THE TASK ->
Please make an exact copy of the lines from the one holding "red rectangle: (139, 36) -> (127, 66), moved" through the end of the data, both ends included, with no pictures.

PROVIDED INFORMATION ->

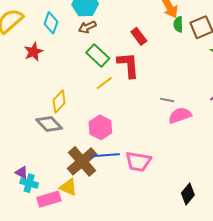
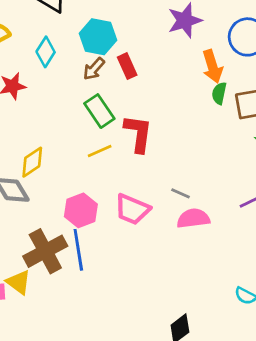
brown arrow: (87, 27) -> (94, 69), turned -36
red rectangle: (139, 36) -> (127, 66), moved
blue line: (105, 155) -> (78, 250), turned 72
pink trapezoid: (138, 162) -> (132, 209), moved

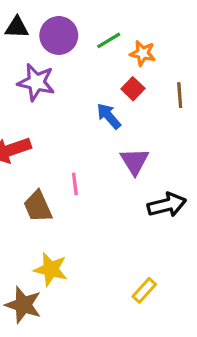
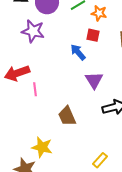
red square: (133, 89) -> (93, 35), turned -32
pink line: (75, 184) -> (35, 89), moved
brown trapezoid: (38, 206) -> (67, 116), moved

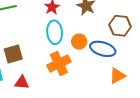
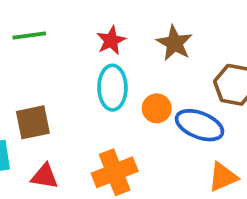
orange cross: (59, 64) -> (115, 172), moved

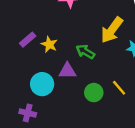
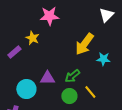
yellow star: (49, 44) -> (32, 38), moved
green arrow: (85, 52) -> (72, 76), moved, turned -70

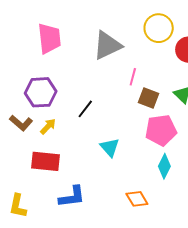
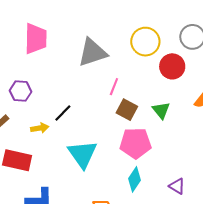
purple hexagon: (41, 92) -> (20, 91), size x0.7
yellow arrow: (48, 126) -> (40, 128), moved, turned 30
cyan triangle: (110, 147) -> (83, 154), size x1.5

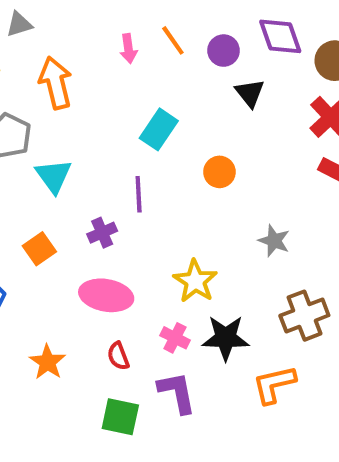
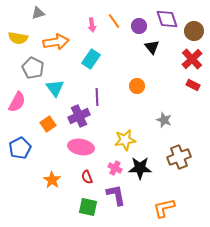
orange arrow: (56, 83) -> (56, 42), turned 95
cyan rectangle: (159, 129) -> (91, 59), moved
purple cross: (102, 233) -> (79, 116), size x1.5
yellow star: (195, 281) -> (125, 140), turned 30
orange L-shape: (274, 384) -> (164, 208), moved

TASK OUTPUT ->
red rectangle: (139, 36) -> (127, 66), moved
blue line: (105, 155) -> (78, 250), turned 72
pink trapezoid: (138, 162) -> (132, 209), moved

red square: (133, 89) -> (93, 35), turned -32
pink line: (75, 184) -> (35, 89), moved
brown trapezoid: (38, 206) -> (67, 116), moved

orange cross: (59, 64) -> (115, 172), moved

yellow star: (49, 44) -> (32, 38), moved
green arrow: (85, 52) -> (72, 76), moved, turned -70

purple hexagon: (41, 92) -> (20, 91), size x0.7
yellow arrow: (48, 126) -> (40, 128), moved, turned 30
cyan triangle: (110, 147) -> (83, 154), size x1.5

orange arrow: (56, 83) -> (56, 42), turned 95
cyan rectangle: (159, 129) -> (91, 59), moved
purple cross: (102, 233) -> (79, 116), size x1.5
yellow star: (195, 281) -> (125, 140), turned 30
orange L-shape: (274, 384) -> (164, 208), moved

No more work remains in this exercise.